Task goal: Set down every entry exactly as it stands, omitting any picture.

### Supplied entries ###

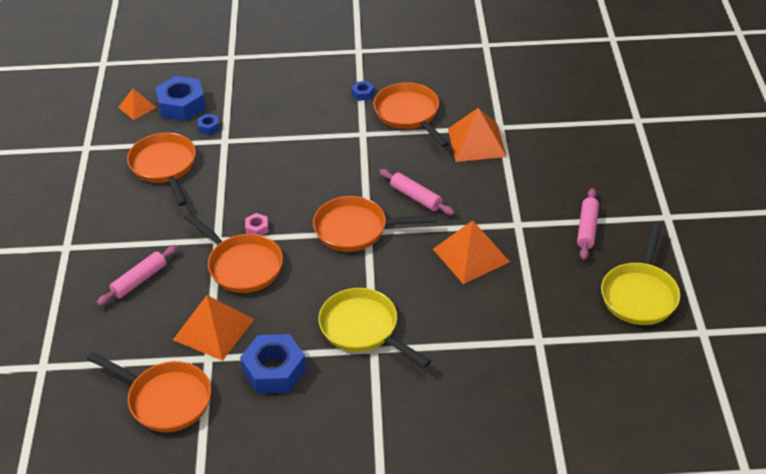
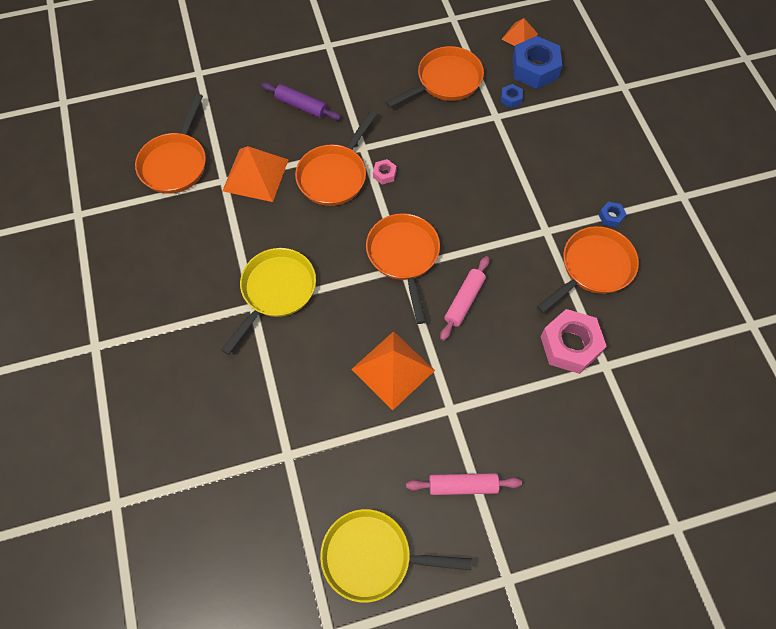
camera: 75 degrees right, 20 degrees up
(139, 280) = (301, 106): pink rolling pin -> purple rolling pin
(274, 370) = (216, 232): blue nut -> none
(477, 142) = (570, 345): orange pyramid -> pink nut

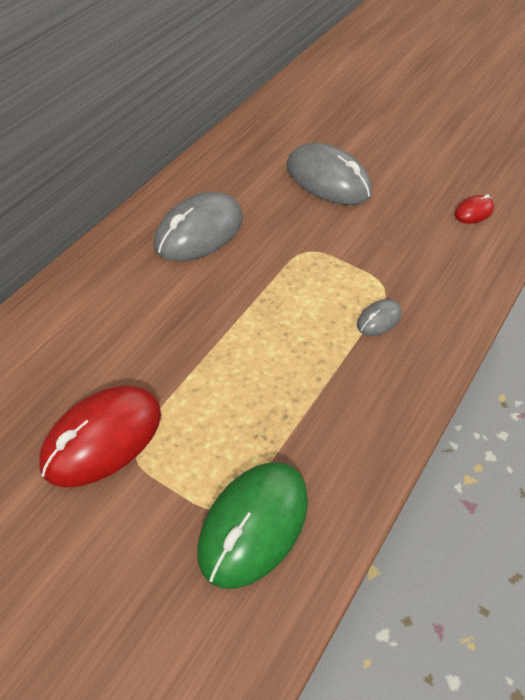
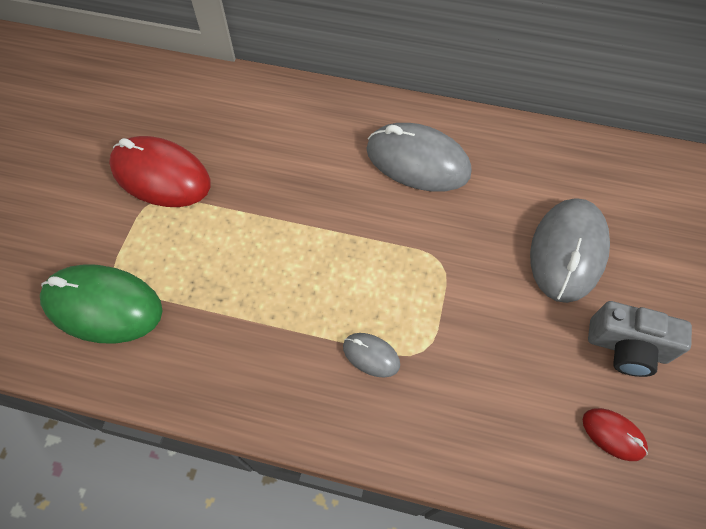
camera: 75 degrees right, 10 degrees up
(414, 182) = (626, 347): none -> grey camera

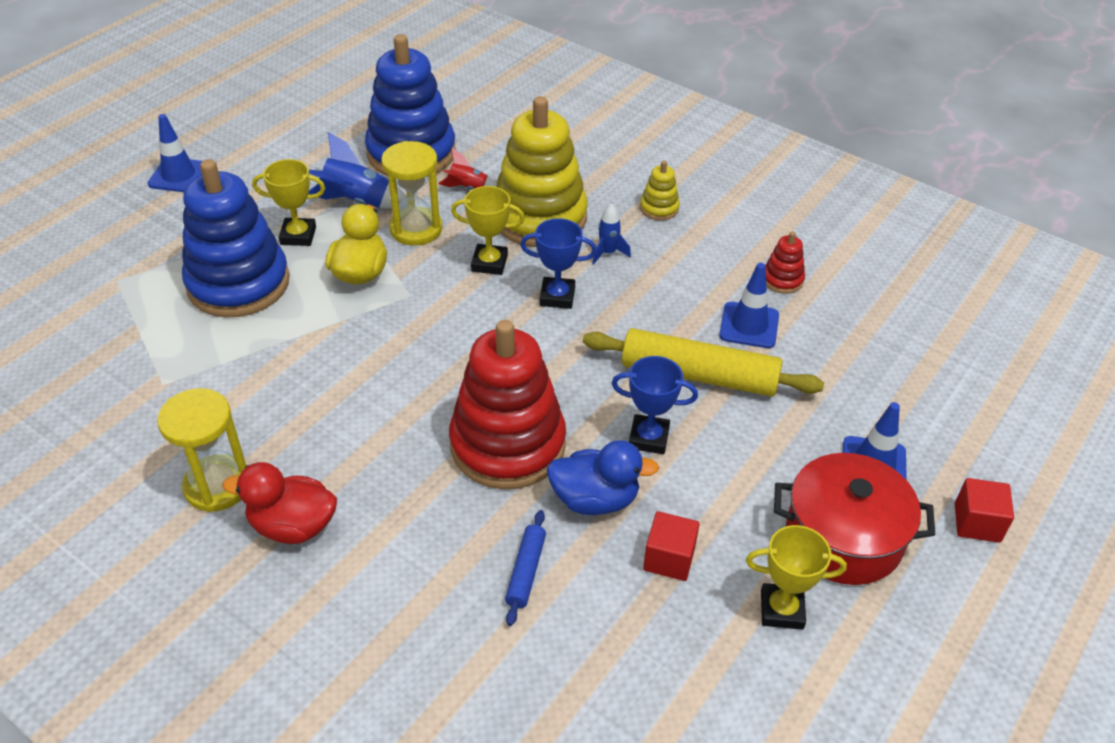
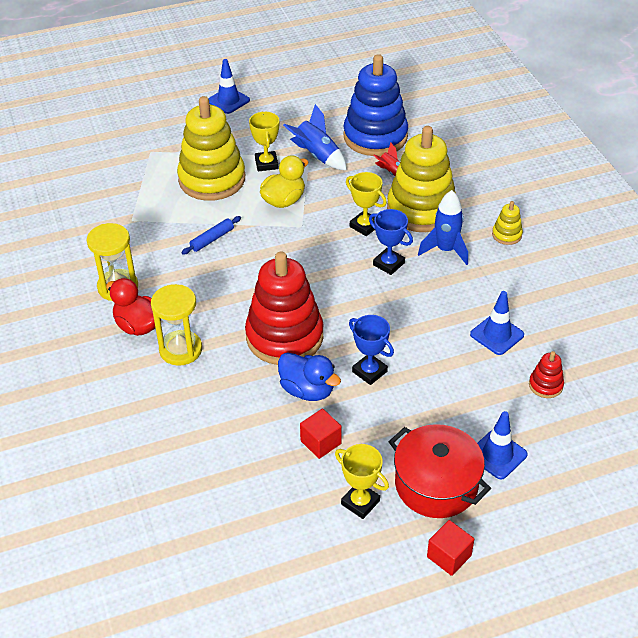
camera: 35 degrees right, 0 degrees up
(238, 283) = (212, 179): blue stacking toy -> yellow stacking toy
(298, 236) = (266, 164): yellow trophy -> yellow trophy turned 45 degrees clockwise
(416, 229) = (338, 187): yellow hourglass -> yellow hourglass (180, 349)
(526, 571) = (236, 409): blue rolling pin -> blue rolling pin (212, 239)
(608, 253) = (445, 250): blue rocket -> blue rocket, size x1.70
(699, 375) = (434, 350): yellow rolling pin -> none
(782, 280) = (548, 316): red stacking toy -> red stacking toy (545, 385)
(977, 523) = (532, 521): red cube -> red cube (449, 556)

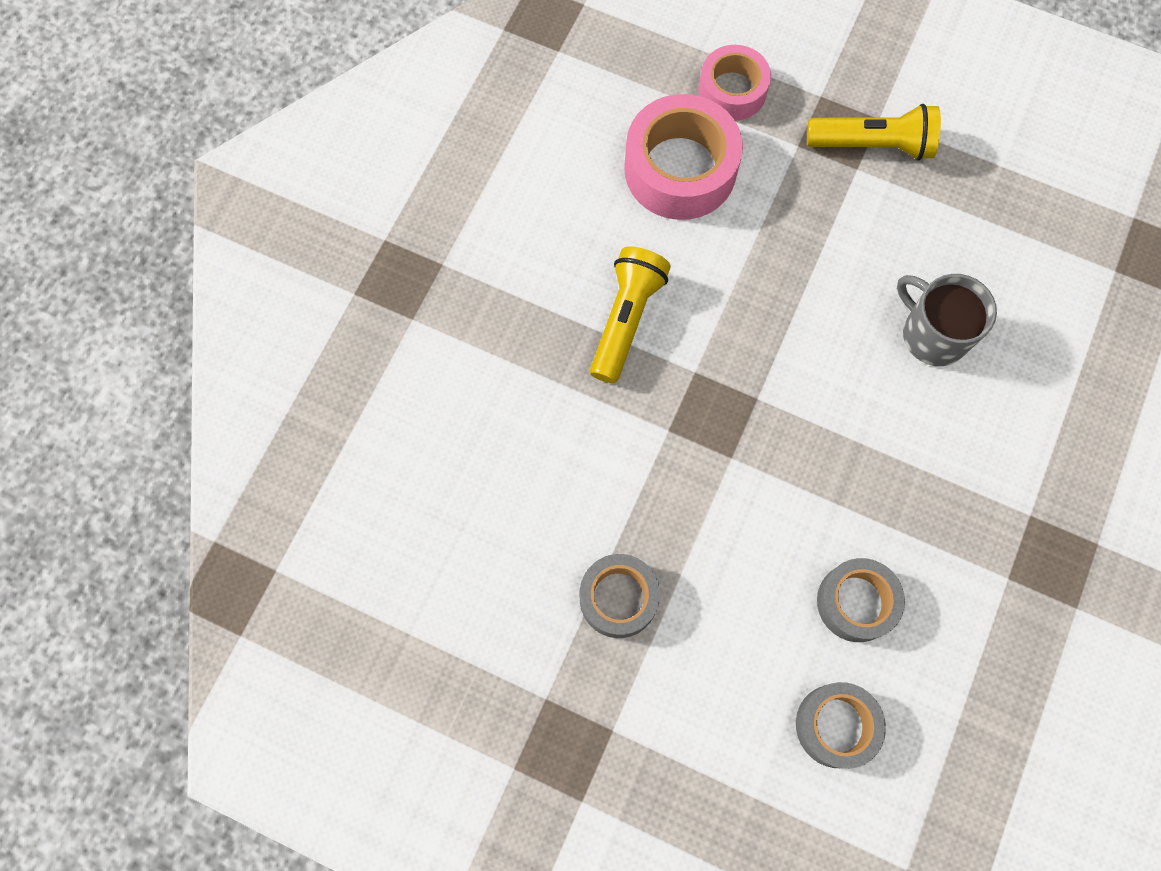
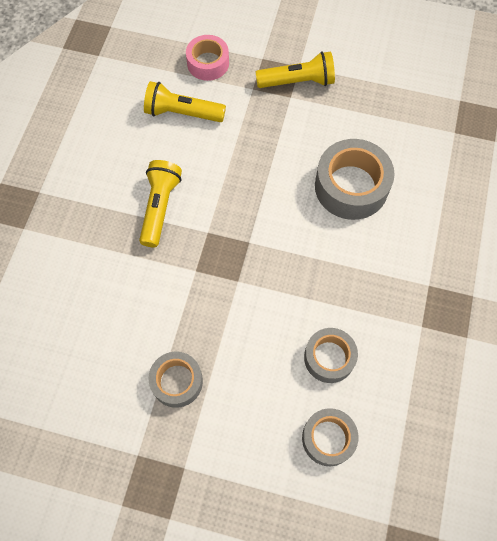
camera: 10 degrees left, 5 degrees down
(680, 169) = (182, 113): pink tape -> yellow flashlight
(932, 334) = (351, 186): grey mug -> grey tape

###

Reply:
camera: 75 degrees right, 20 degrees up
(139, 280) = (301, 106): pink rolling pin -> purple rolling pin
(274, 370) = (216, 232): blue nut -> none
(477, 142) = (570, 345): orange pyramid -> pink nut

camera: 75 degrees right, 10 degrees up
(414, 182) = (626, 347): none -> grey camera

camera: 35 degrees right, 0 degrees up
(238, 283) = (212, 179): blue stacking toy -> yellow stacking toy
(298, 236) = (266, 164): yellow trophy -> yellow trophy turned 45 degrees clockwise
(416, 229) = (338, 187): yellow hourglass -> yellow hourglass (180, 349)
(526, 571) = (236, 409): blue rolling pin -> blue rolling pin (212, 239)
(608, 253) = (445, 250): blue rocket -> blue rocket, size x1.70
(699, 375) = (434, 350): yellow rolling pin -> none
(782, 280) = (548, 316): red stacking toy -> red stacking toy (545, 385)
(977, 523) = (532, 521): red cube -> red cube (449, 556)

camera: 10 degrees left, 5 degrees down
(680, 169) = (182, 113): pink tape -> yellow flashlight
(932, 334) = (351, 186): grey mug -> grey tape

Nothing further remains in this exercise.